What to do:
Search the data for the word "SCALE" and copy each line that has it.
##### Supplied records #####
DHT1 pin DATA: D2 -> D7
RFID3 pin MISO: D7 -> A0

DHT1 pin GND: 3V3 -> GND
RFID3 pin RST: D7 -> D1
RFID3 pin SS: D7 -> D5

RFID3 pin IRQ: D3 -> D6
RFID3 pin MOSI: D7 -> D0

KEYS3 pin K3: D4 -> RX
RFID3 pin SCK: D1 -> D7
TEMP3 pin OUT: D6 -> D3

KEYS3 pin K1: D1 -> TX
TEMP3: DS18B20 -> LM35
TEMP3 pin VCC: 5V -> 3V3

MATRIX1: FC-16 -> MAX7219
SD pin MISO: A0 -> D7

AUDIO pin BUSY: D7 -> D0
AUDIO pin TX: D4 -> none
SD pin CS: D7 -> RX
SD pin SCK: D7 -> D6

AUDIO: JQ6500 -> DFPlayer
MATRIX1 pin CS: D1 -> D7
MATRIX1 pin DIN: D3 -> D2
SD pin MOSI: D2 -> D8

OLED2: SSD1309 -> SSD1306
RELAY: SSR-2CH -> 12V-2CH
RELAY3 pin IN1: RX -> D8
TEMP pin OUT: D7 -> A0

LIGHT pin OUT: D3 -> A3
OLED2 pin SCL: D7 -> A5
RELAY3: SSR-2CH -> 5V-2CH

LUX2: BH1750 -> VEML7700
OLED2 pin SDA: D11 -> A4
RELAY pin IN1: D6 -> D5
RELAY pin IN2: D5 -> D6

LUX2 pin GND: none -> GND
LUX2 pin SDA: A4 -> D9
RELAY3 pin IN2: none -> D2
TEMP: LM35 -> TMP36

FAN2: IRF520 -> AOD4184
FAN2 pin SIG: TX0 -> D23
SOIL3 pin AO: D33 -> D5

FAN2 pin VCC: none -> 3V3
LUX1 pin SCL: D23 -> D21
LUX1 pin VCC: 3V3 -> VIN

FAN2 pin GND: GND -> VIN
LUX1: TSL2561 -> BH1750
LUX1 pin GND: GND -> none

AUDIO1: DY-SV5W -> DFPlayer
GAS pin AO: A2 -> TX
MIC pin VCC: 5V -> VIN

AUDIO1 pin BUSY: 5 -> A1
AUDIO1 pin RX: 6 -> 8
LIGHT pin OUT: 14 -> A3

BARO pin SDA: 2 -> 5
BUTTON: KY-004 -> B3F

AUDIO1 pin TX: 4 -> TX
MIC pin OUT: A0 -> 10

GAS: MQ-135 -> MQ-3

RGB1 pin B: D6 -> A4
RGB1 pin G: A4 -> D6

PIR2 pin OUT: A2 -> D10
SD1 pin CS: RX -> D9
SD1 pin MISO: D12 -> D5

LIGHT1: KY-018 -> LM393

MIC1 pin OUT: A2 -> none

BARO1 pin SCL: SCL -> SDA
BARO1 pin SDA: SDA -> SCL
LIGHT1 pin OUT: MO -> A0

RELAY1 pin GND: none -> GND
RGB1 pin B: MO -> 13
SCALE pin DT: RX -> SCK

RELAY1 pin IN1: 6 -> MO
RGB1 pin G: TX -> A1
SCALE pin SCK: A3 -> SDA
#####
Output of the task:
SCALE pin DT: RX -> SCK
SCALE pin SCK: A3 -> SDA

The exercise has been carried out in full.